Work instructions: Extract, exactly as written, all lines of the material below from the line that includes "yellow spray bottle [431,107,454,168]" through its last line.

Source data:
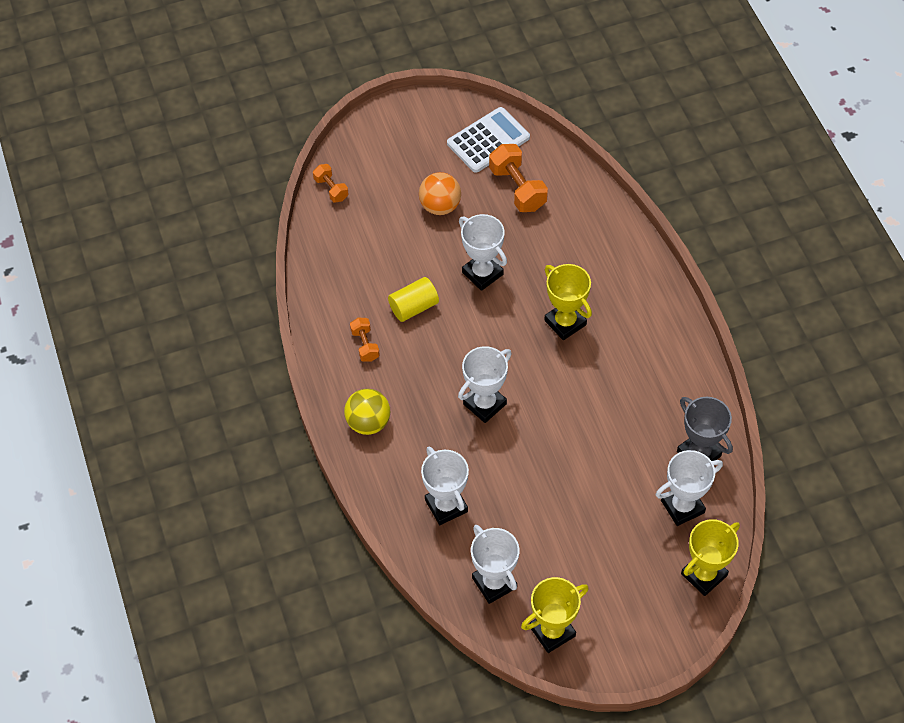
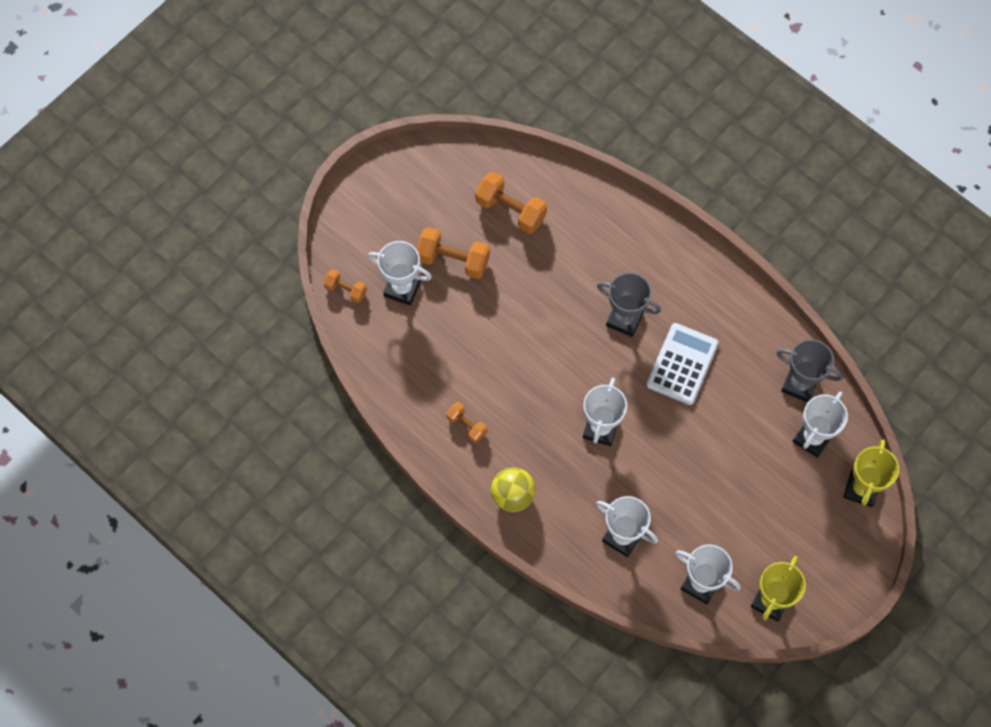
camera: 30 degrees left, 10 degrees up
yellow cylinder [388,277,439,322] -> none
orange ball [419,172,461,215] -> orange dumbbell [417,227,490,279]
white calculator [447,107,530,173] -> white calculator moved to [646,323,719,405]
white trophy [459,214,507,291] -> white trophy moved to [368,241,432,305]
yellow trophy [544,264,592,340] -> grey trophy [597,272,661,337]

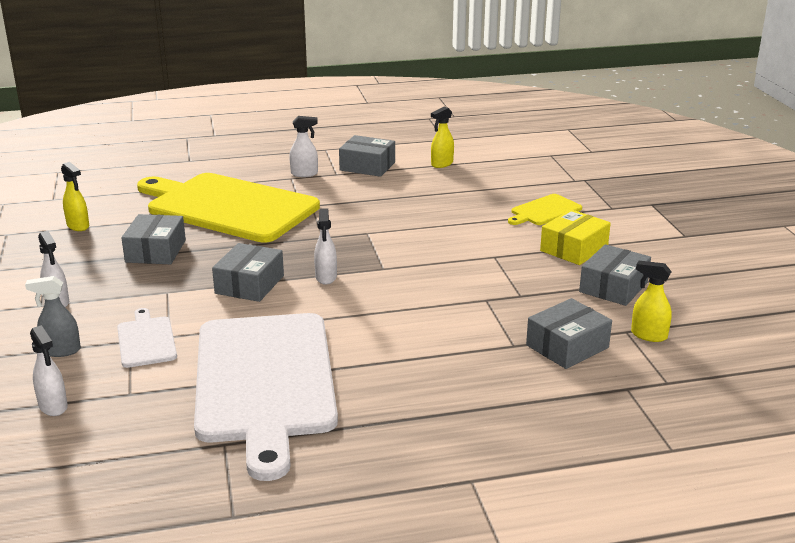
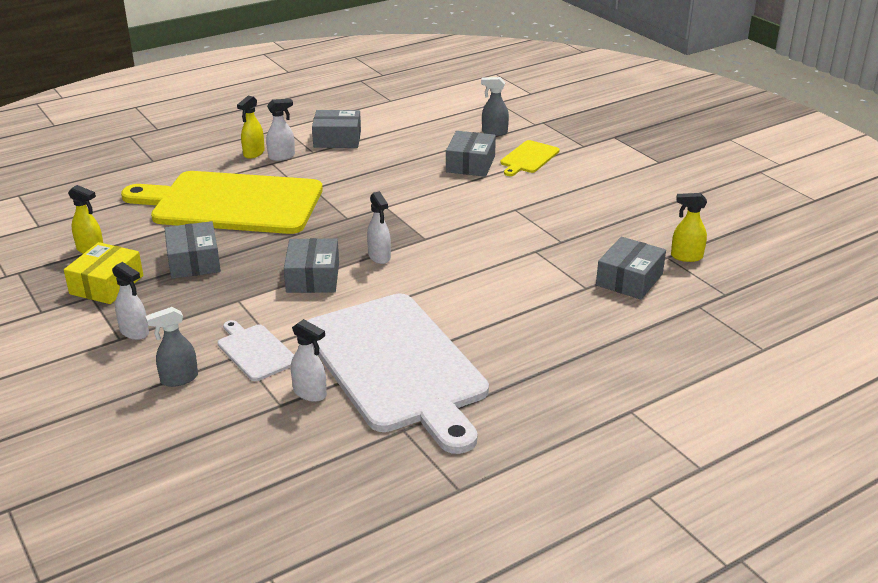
camera: 20 degrees left, 5 degrees up
white spray bottle [30,325,68,416] -> white spray bottle moved to [291,319,327,402]
yellow spray bottle [431,107,454,168] -> yellow spray bottle moved to [237,96,265,159]
yellow box [540,209,611,265] -> yellow box moved to [64,242,143,304]
grey box [579,244,651,306] -> grey box moved to [446,131,496,177]
none -> grey spray bottle [481,77,509,136]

Worked solution:
yellow spray bottle [431,107,454,168] -> yellow spray bottle moved to [237,96,265,159]
yellow box [540,209,611,265] -> yellow box moved to [64,242,143,304]
grey box [579,244,651,306] -> grey box moved to [446,131,496,177]
none -> grey spray bottle [481,77,509,136]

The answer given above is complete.